◆ **Brief**: When you reach the line containing "The pair of" in the data below, begin returning lines exactly as written, and stop once the line containing "The lightbulb/cobalt moved" has been returned.

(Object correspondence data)

● ● ●

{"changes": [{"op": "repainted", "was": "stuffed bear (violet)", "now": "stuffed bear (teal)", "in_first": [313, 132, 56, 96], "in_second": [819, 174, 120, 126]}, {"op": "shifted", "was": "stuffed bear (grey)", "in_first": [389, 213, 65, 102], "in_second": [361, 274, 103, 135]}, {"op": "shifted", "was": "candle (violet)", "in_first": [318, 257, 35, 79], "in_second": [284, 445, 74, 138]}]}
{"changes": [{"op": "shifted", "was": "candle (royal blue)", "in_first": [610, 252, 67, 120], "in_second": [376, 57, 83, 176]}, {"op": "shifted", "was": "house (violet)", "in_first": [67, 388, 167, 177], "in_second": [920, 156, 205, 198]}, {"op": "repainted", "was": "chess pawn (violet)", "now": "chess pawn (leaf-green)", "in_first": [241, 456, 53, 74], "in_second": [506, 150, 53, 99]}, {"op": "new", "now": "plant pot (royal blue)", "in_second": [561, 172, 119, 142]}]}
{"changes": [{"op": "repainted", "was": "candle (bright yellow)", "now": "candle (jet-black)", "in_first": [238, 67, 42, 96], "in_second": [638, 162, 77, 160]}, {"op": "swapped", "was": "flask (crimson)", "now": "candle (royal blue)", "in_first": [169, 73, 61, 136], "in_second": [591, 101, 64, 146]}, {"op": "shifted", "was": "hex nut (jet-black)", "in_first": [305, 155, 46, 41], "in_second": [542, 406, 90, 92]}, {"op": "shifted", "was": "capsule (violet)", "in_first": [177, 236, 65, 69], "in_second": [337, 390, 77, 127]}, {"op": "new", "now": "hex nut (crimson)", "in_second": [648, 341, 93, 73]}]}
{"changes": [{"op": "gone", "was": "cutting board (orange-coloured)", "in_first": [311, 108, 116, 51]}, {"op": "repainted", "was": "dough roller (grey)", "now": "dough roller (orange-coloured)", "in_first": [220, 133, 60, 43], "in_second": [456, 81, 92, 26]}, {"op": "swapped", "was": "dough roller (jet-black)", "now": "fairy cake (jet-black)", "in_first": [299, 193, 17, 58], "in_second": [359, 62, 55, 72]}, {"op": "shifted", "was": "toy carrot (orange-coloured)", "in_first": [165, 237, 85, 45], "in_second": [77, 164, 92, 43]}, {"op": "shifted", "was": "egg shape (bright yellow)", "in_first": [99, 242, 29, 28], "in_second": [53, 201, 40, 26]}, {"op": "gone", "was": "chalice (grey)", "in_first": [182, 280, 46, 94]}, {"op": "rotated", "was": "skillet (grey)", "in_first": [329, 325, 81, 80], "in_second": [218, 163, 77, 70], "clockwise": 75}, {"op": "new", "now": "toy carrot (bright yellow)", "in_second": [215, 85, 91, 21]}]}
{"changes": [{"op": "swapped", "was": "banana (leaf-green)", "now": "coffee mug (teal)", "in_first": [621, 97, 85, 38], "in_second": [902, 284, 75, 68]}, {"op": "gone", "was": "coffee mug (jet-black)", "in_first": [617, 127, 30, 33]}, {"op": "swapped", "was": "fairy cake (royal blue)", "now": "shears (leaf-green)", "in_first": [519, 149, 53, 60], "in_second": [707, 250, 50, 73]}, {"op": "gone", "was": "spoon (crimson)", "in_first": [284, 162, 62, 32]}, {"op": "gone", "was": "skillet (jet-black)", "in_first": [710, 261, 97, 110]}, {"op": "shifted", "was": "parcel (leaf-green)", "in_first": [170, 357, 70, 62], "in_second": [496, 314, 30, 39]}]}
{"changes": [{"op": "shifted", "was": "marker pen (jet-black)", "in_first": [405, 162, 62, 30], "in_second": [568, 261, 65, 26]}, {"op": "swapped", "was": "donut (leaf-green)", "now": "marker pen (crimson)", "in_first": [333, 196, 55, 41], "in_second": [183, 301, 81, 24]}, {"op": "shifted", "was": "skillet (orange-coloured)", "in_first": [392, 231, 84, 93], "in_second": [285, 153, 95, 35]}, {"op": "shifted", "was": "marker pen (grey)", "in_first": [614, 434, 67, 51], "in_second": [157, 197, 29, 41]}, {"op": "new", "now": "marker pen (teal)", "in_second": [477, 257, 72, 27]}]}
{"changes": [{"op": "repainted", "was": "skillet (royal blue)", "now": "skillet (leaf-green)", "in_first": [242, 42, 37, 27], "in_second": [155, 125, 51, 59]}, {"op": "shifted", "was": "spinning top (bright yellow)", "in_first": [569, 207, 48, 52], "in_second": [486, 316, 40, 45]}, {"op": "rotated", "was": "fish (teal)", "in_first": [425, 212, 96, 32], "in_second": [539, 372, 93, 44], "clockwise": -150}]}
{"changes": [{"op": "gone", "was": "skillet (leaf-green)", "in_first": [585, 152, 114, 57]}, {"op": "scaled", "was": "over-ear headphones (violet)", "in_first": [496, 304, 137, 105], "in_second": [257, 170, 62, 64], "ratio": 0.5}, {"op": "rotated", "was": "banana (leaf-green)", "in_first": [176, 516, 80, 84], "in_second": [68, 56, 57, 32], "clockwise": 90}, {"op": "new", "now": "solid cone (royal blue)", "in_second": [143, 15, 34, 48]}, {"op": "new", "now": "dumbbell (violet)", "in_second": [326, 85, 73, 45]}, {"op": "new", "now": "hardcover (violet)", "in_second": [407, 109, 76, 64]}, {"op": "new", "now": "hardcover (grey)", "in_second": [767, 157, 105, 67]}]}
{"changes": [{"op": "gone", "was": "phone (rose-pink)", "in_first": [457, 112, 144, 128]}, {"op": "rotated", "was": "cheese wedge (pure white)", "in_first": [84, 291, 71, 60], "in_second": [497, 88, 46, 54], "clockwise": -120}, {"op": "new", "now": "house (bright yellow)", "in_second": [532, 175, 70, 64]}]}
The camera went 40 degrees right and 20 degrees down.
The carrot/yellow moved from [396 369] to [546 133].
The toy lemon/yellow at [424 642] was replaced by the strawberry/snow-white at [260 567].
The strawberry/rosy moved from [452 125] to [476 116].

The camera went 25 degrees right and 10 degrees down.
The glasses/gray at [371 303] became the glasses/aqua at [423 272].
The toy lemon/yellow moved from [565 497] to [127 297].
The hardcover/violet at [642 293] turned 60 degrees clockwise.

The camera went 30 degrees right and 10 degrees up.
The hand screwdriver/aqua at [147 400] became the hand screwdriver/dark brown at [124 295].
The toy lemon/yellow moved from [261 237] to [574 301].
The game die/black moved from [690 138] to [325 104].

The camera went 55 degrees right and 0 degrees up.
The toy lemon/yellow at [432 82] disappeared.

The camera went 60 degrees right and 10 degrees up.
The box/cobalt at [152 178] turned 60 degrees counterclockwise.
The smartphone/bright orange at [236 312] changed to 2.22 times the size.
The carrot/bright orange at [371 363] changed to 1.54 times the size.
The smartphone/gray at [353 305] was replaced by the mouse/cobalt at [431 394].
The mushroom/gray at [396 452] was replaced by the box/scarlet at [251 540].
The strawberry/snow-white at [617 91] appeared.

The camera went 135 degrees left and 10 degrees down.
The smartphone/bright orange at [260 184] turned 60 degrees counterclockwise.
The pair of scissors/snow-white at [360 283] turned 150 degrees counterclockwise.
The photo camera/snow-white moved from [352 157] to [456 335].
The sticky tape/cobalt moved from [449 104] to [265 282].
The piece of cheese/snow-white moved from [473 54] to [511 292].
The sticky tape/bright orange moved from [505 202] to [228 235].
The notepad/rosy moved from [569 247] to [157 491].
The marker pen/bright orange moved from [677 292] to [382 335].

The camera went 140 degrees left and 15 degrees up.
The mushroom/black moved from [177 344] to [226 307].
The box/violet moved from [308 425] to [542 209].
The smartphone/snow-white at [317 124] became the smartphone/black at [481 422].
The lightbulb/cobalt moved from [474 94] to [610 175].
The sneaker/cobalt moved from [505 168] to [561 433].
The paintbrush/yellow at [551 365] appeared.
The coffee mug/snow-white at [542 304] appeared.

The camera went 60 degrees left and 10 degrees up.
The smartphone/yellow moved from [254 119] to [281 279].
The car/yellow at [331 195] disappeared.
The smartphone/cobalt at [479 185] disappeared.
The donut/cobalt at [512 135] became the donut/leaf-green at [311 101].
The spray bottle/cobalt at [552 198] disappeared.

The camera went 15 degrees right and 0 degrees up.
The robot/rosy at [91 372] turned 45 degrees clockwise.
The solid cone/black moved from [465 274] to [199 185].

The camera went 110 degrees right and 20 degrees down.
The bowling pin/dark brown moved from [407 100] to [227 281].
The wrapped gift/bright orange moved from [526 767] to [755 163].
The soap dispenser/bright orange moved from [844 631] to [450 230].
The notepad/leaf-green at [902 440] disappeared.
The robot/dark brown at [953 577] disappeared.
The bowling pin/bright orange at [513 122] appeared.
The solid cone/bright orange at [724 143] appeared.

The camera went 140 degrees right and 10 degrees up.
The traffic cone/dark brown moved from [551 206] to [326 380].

● ● ●

◆ **Exercise result**:
The pair of scissors/snow-white at [360 283] turned 150 degrees counterclockwise.
The photo camera/snow-white moved from [352 157] to [456 335].
The sticky tape/cobalt moved from [449 104] to [265 282].
The piece of cheese/snow-white moved from [473 54] to [511 292].
The sticky tape/bright orange moved from [505 202] to [228 235].
The notepad/rosy moved from [569 247] to [157 491].
The marker pen/bright orange moved from [677 292] to [382 335].

The camera went 140 degrees left and 15 degrees up.
The mushroom/black moved from [177 344] to [226 307].
The box/violet moved from [308 425] to [542 209].
The smartphone/snow-white at [317 124] became the smartphone/black at [481 422].
The lightbulb/cobalt moved from [474 94] to [610 175].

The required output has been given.